= Structured diff data =
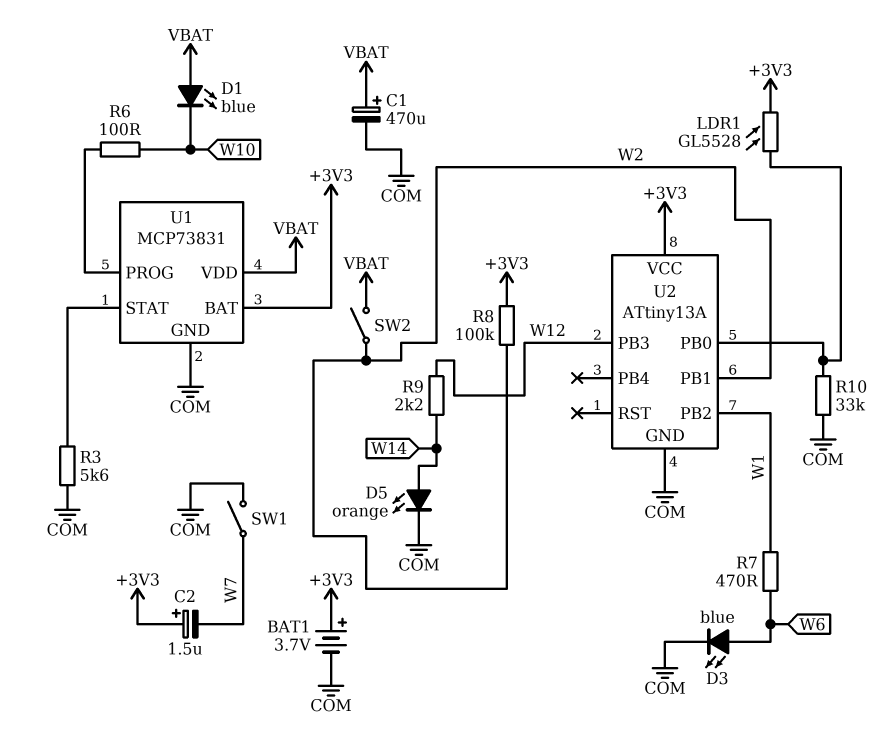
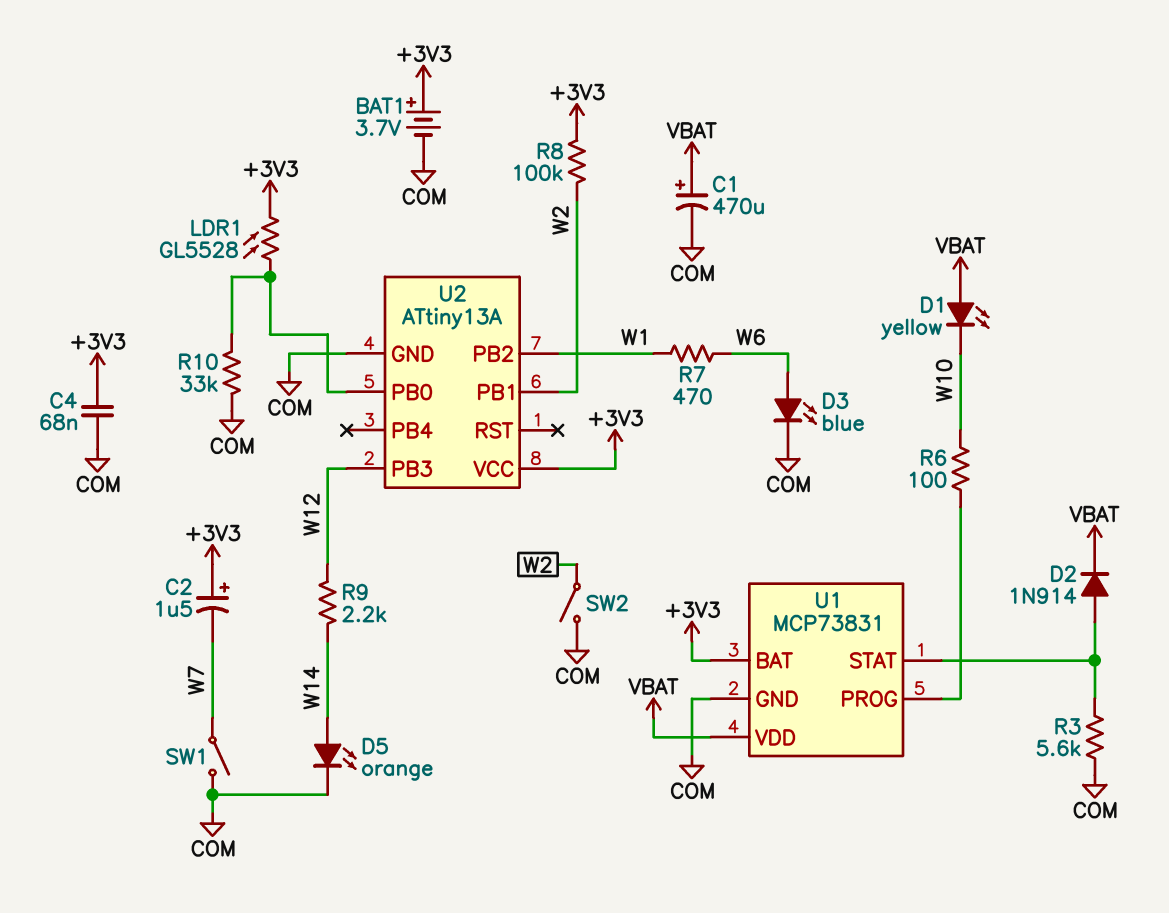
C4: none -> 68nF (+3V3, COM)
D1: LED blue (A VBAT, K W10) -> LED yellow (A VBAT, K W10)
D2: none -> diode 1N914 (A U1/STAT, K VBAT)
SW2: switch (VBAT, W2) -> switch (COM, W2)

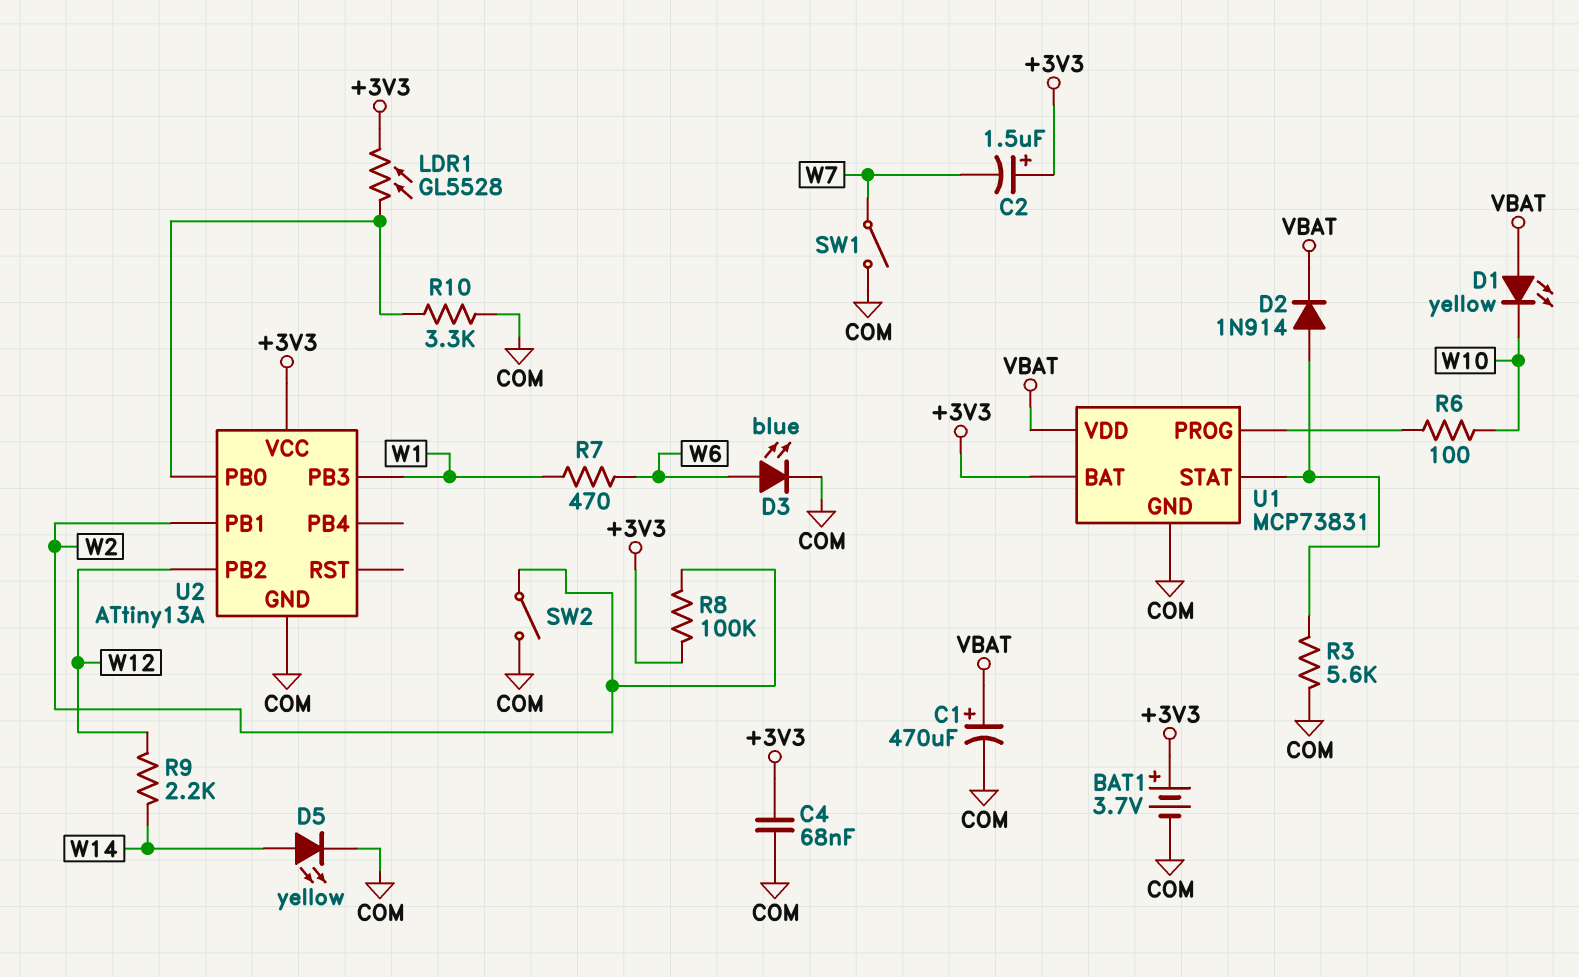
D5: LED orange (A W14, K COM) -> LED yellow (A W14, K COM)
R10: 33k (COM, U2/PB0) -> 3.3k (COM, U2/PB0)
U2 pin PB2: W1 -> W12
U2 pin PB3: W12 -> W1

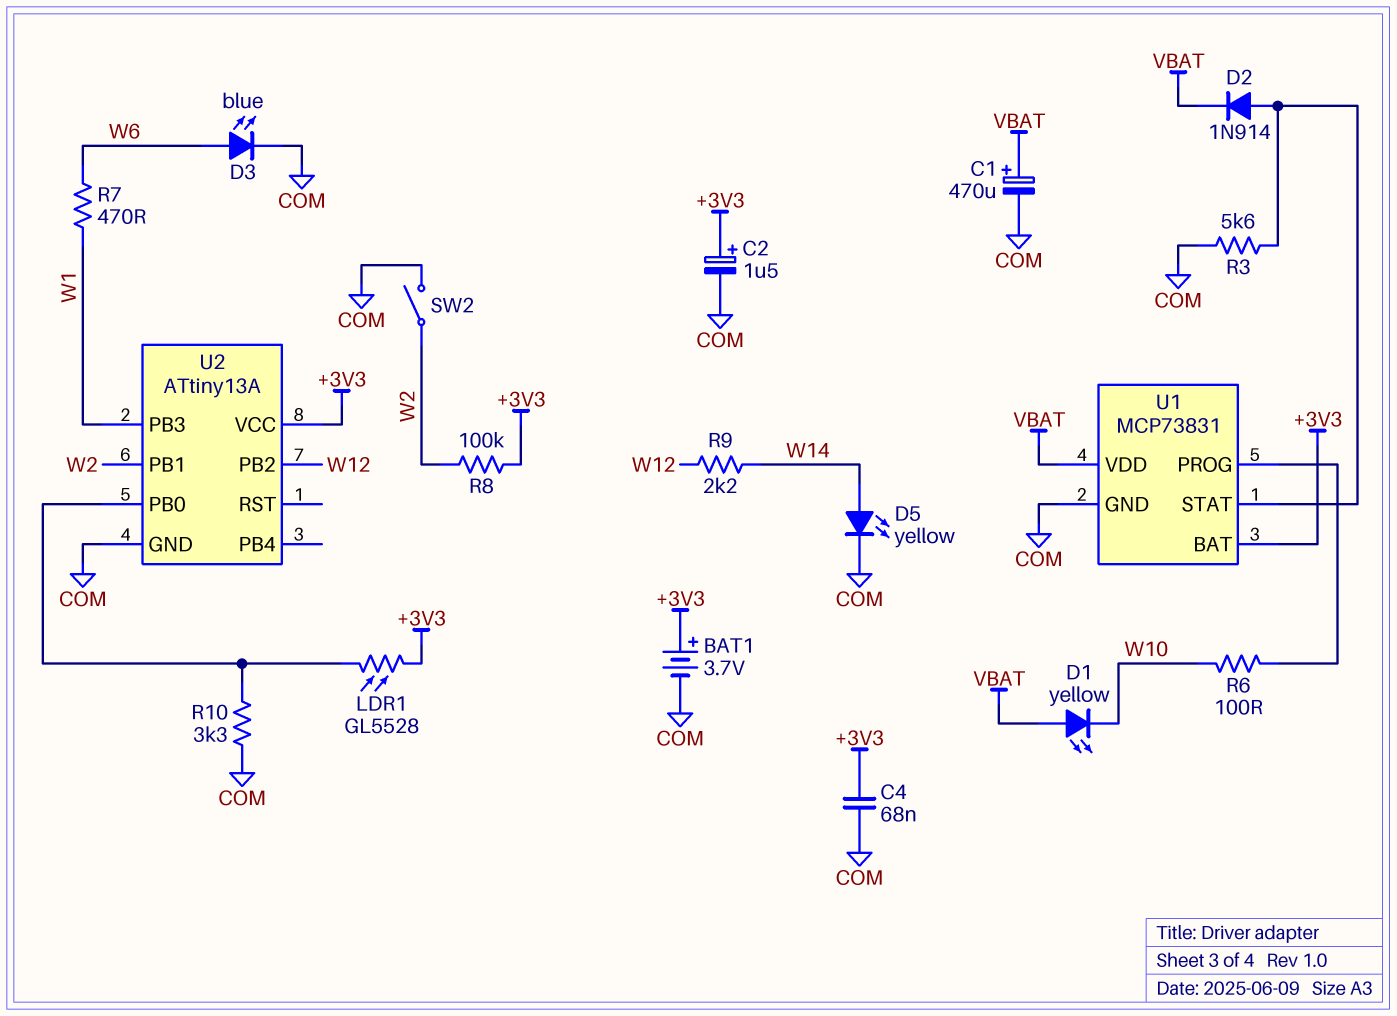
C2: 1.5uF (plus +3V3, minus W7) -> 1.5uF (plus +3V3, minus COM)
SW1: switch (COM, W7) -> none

= What to produce =
Copy out, exactly and without pictures, each line from the one containing "U2 pin PB2: W1 -> W12" through the final line of the entries, both ends included.

= Task result =
U2 pin PB2: W1 -> W12
U2 pin PB3: W12 -> W1

C2: 1.5uF (plus +3V3, minus W7) -> 1.5uF (plus +3V3, minus COM)
SW1: switch (COM, W7) -> none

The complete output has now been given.